**THE DATA**.
□ □ □ □ □ □ □

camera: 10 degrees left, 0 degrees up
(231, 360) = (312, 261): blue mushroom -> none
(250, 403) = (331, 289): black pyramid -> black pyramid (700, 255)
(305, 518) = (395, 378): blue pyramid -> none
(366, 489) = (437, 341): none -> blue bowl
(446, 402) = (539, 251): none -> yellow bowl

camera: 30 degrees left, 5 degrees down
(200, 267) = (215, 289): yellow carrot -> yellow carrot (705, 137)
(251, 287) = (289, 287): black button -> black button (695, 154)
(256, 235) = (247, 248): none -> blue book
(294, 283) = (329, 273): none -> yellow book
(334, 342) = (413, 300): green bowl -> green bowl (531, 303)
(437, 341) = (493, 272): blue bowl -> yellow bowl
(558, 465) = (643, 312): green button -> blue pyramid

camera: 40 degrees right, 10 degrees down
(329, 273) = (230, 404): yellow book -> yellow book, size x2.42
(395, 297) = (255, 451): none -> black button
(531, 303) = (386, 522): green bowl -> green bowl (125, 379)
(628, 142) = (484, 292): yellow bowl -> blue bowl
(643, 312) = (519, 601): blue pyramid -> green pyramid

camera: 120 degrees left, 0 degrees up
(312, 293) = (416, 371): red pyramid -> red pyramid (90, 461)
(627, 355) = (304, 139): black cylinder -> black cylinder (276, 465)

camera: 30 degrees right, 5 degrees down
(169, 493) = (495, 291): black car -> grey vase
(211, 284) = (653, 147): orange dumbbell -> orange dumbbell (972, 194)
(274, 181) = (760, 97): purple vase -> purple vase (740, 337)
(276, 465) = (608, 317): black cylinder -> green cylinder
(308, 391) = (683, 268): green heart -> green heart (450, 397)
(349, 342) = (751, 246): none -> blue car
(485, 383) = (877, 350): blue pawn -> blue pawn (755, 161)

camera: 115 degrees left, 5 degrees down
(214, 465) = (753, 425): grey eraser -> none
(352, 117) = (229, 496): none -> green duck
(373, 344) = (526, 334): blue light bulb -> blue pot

□ □ □ □ □ □ □

**PROBLEM STATEMENT**.
Transcribe the records exactly as given.

**EXPECTED ANSWER**.
camera: 10 degrees left, 0 degrees up
(231, 360) = (312, 261): blue mushroom -> none
(250, 403) = (331, 289): black pyramid -> black pyramid (700, 255)
(305, 518) = (395, 378): blue pyramid -> none
(366, 489) = (437, 341): none -> blue bowl
(446, 402) = (539, 251): none -> yellow bowl

camera: 30 degrees left, 5 degrees down
(200, 267) = (215, 289): yellow carrot -> yellow carrot (705, 137)
(251, 287) = (289, 287): black button -> black button (695, 154)
(256, 235) = (247, 248): none -> blue book
(294, 283) = (329, 273): none -> yellow book
(334, 342) = (413, 300): green bowl -> green bowl (531, 303)
(437, 341) = (493, 272): blue bowl -> yellow bowl
(558, 465) = (643, 312): green button -> blue pyramid

camera: 40 degrees right, 10 degrees down
(329, 273) = (230, 404): yellow book -> yellow book, size x2.42
(395, 297) = (255, 451): none -> black button
(531, 303) = (386, 522): green bowl -> green bowl (125, 379)
(628, 142) = (484, 292): yellow bowl -> blue bowl
(643, 312) = (519, 601): blue pyramid -> green pyramid

camera: 120 degrees left, 0 degrees up
(312, 293) = (416, 371): red pyramid -> red pyramid (90, 461)
(627, 355) = (304, 139): black cylinder -> black cylinder (276, 465)

camera: 30 degrees right, 5 degrees down
(169, 493) = (495, 291): black car -> grey vase
(211, 284) = (653, 147): orange dumbbell -> orange dumbbell (972, 194)
(274, 181) = (760, 97): purple vase -> purple vase (740, 337)
(276, 465) = (608, 317): black cylinder -> green cylinder
(308, 391) = (683, 268): green heart -> green heart (450, 397)
(349, 342) = (751, 246): none -> blue car
(485, 383) = (877, 350): blue pawn -> blue pawn (755, 161)

camera: 115 degrees left, 5 degrees down
(214, 465) = (753, 425): grey eraser -> none
(352, 117) = (229, 496): none -> green duck
(373, 344) = (526, 334): blue light bulb -> blue pot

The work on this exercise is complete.